**Aim of the exercise**
Determine how many lines in the records below contain "minus", then state that number alone.

**The records**
+---+

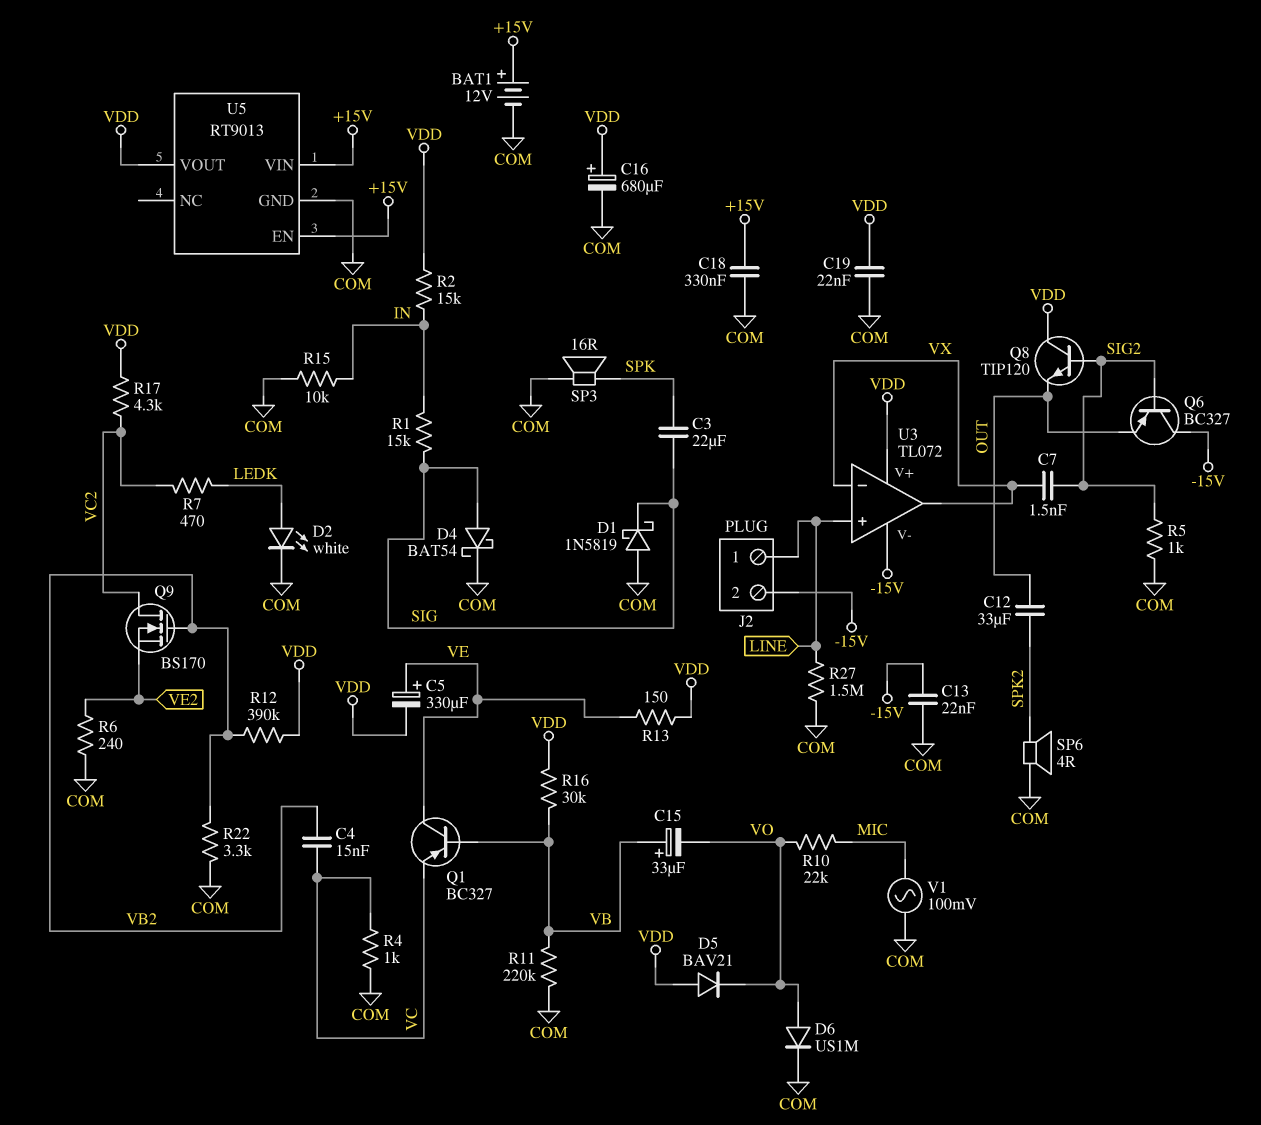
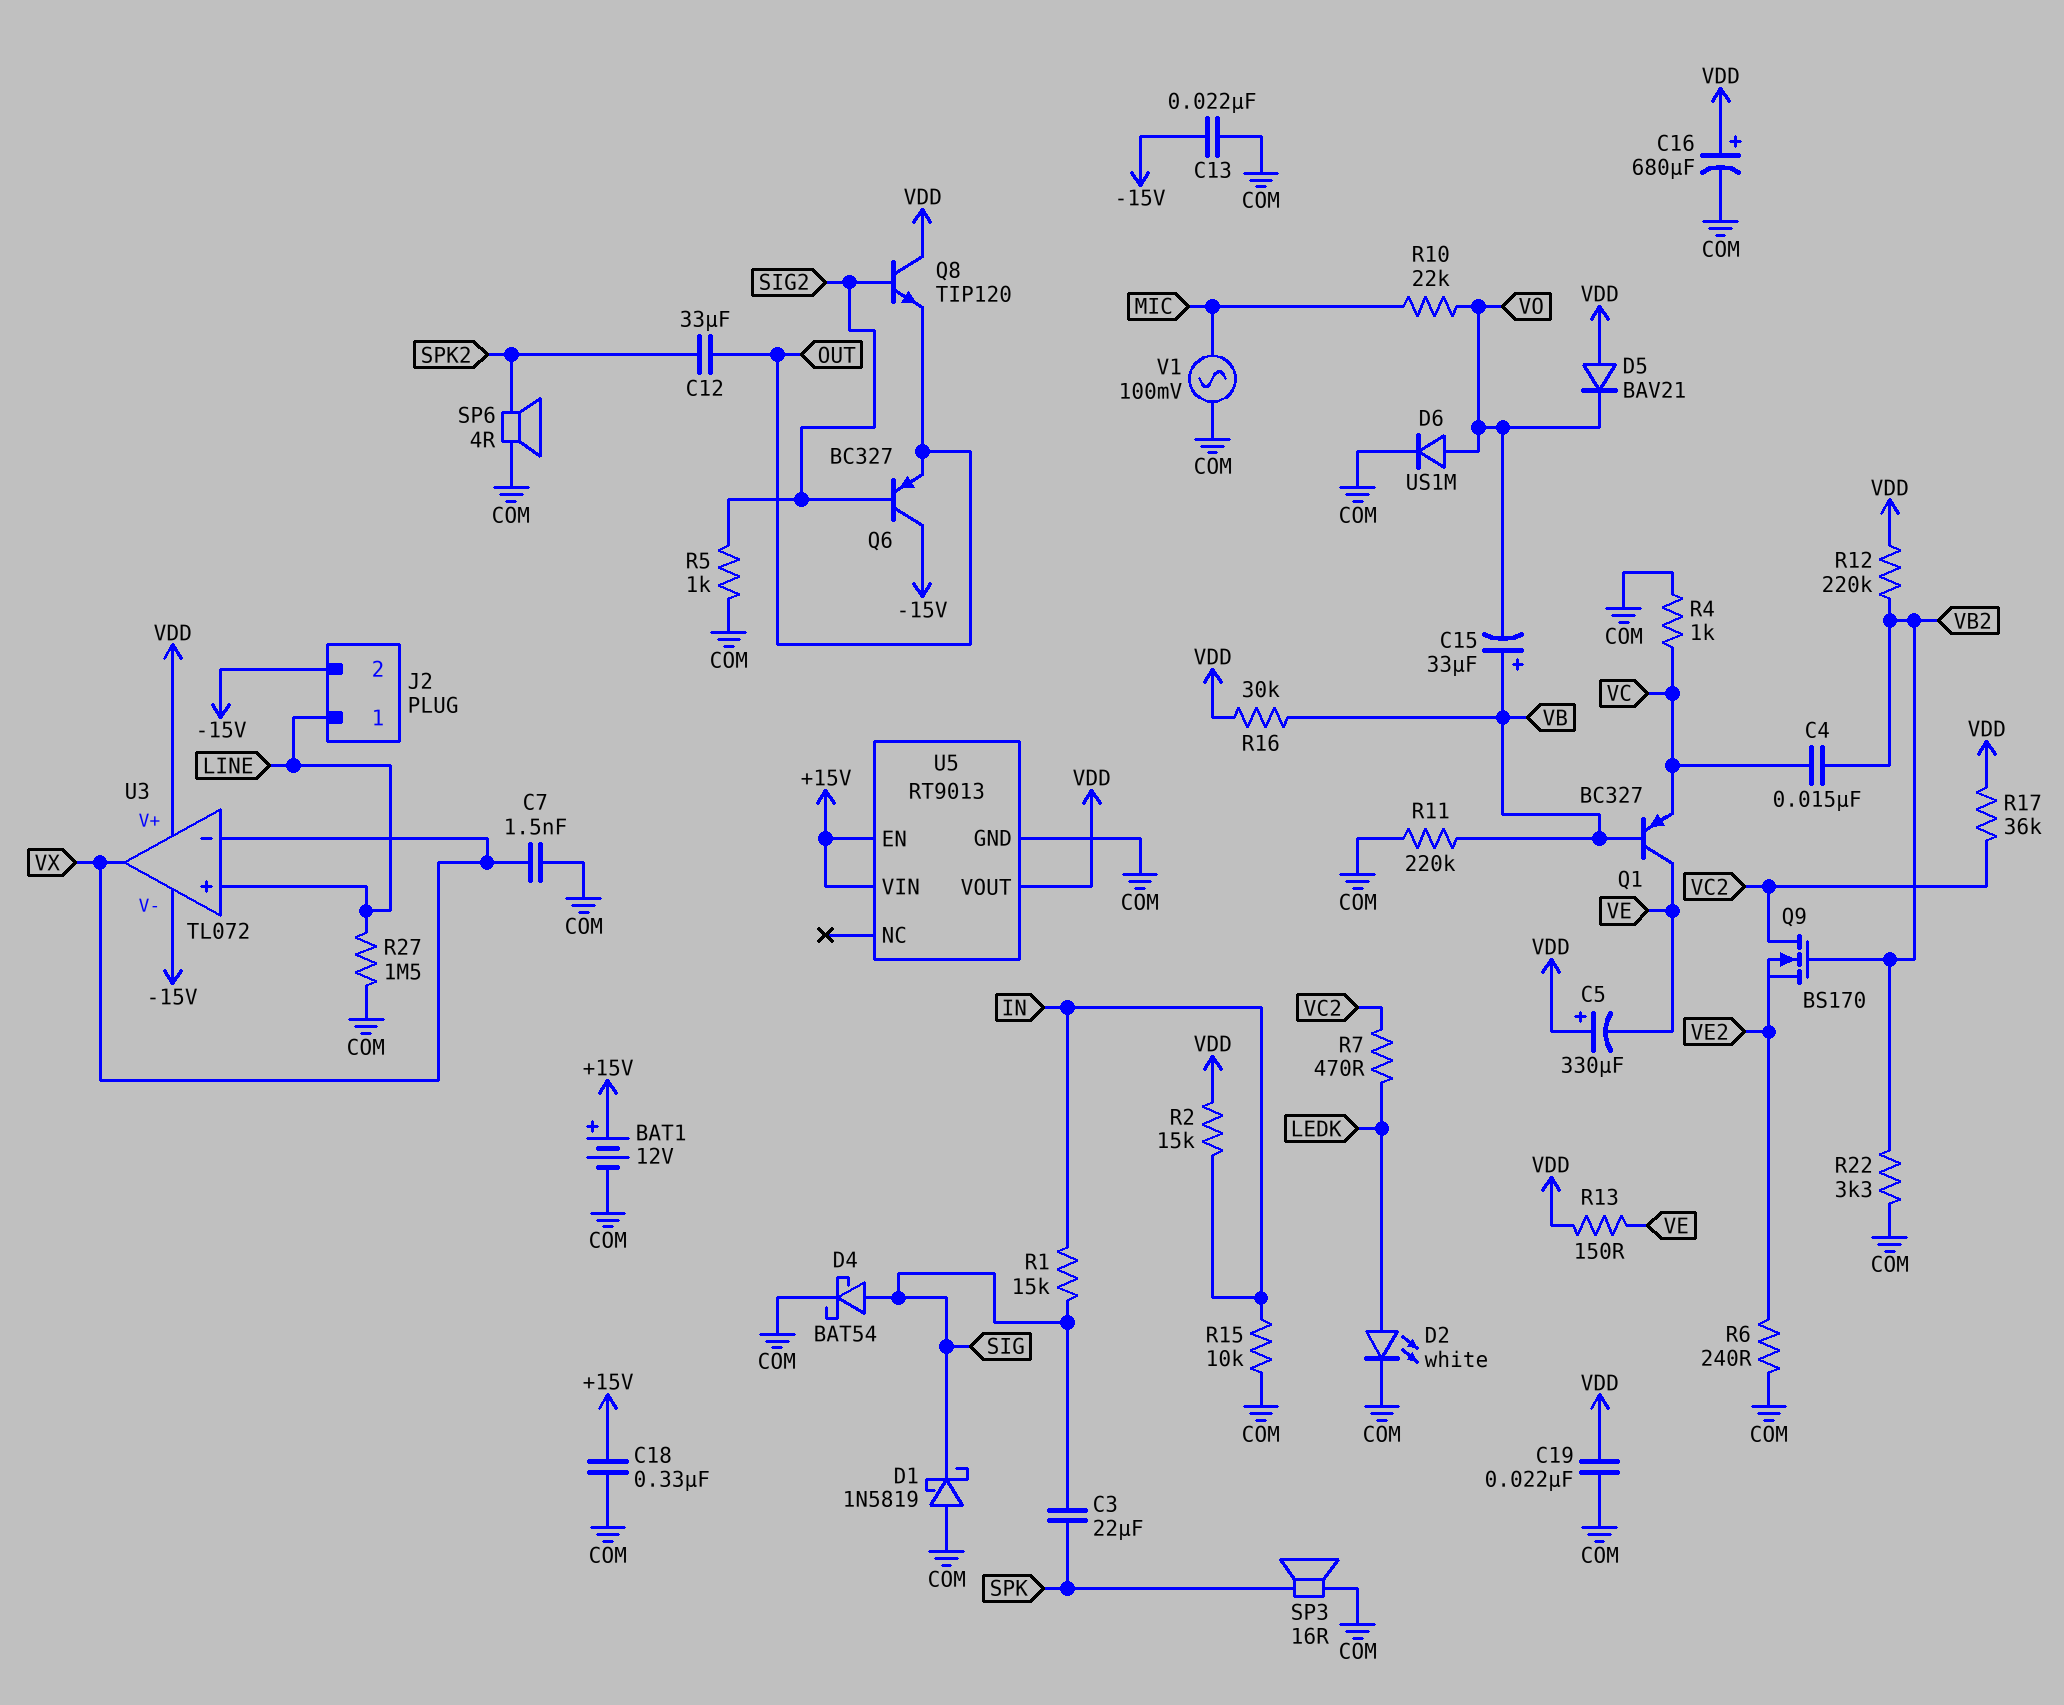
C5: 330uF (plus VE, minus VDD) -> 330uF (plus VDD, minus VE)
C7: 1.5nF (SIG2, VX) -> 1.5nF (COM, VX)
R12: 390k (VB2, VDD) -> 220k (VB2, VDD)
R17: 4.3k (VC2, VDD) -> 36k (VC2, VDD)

+---+

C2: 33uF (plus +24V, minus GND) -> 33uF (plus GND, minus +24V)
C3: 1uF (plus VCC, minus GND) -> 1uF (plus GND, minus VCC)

+---+

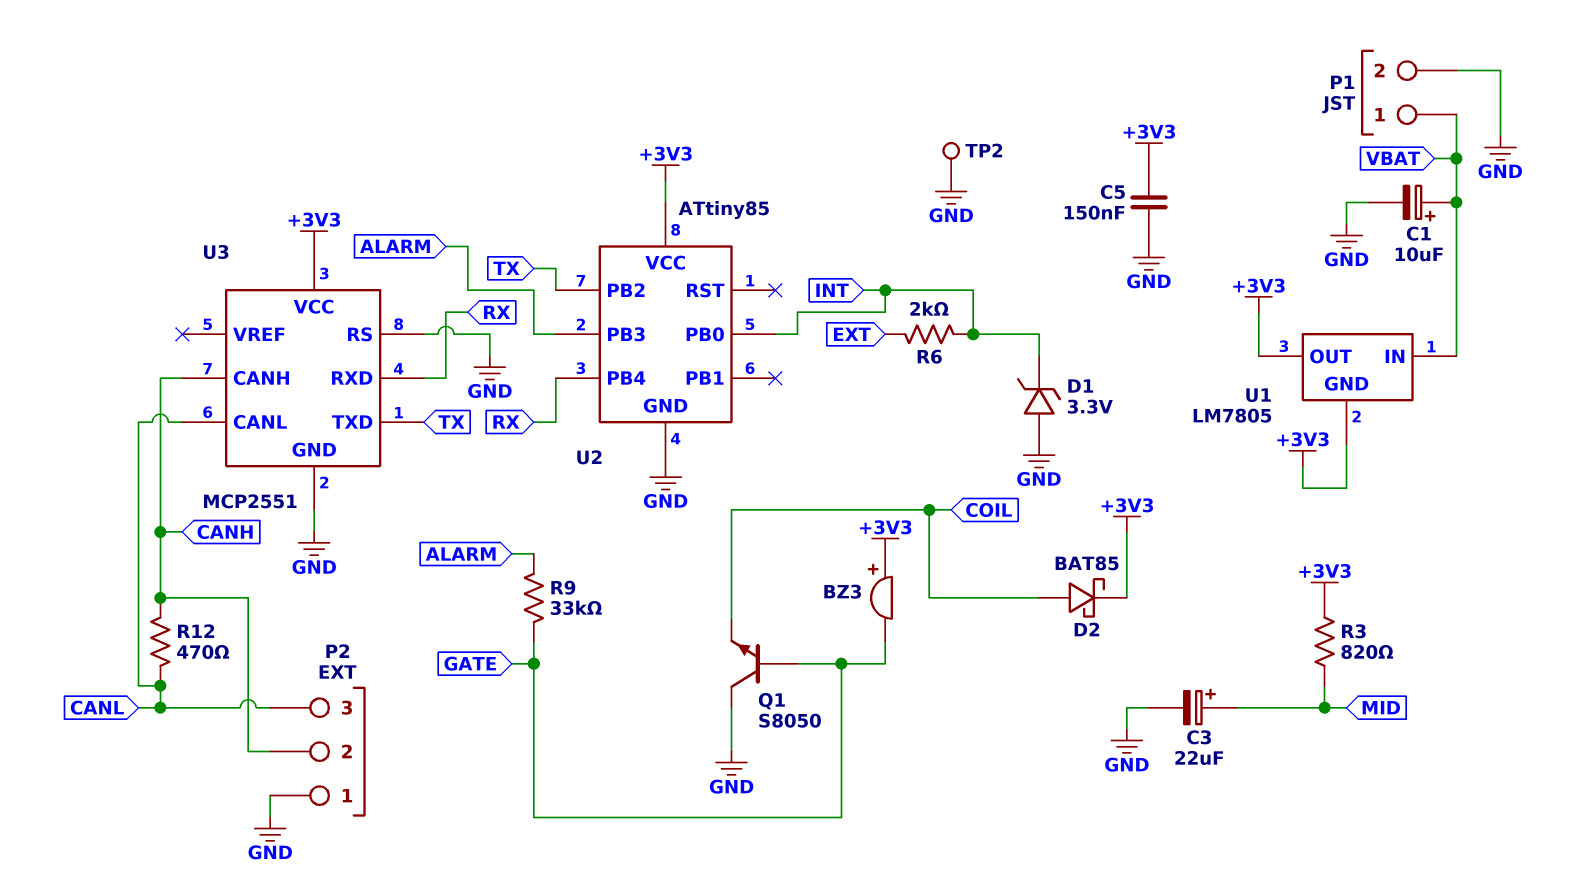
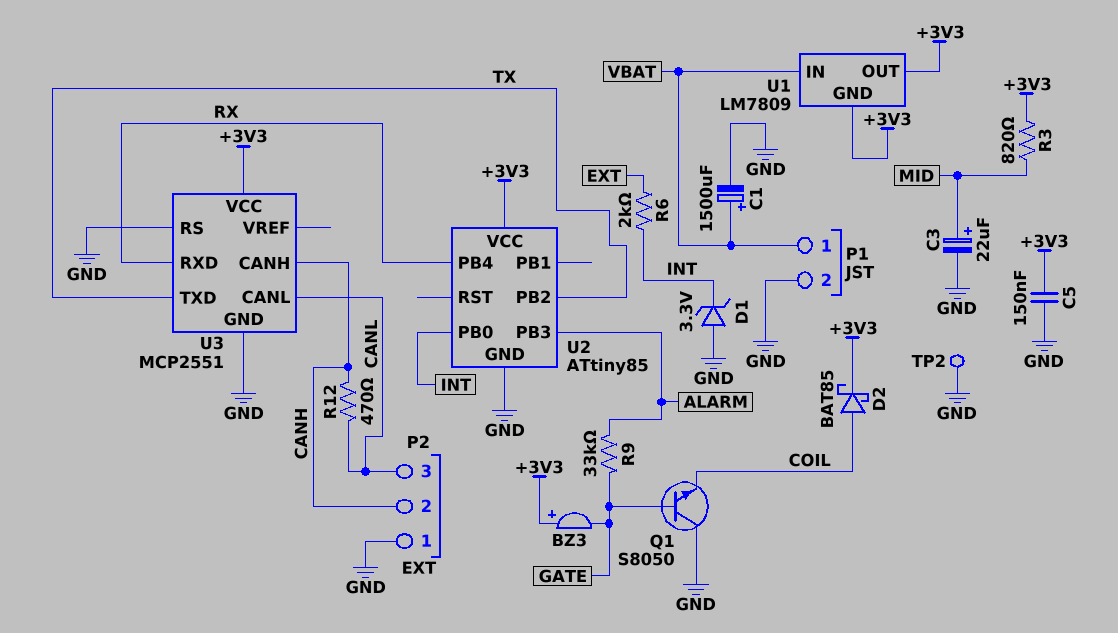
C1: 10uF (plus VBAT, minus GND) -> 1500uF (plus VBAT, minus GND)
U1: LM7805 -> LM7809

+---+

**Solved exercise**
4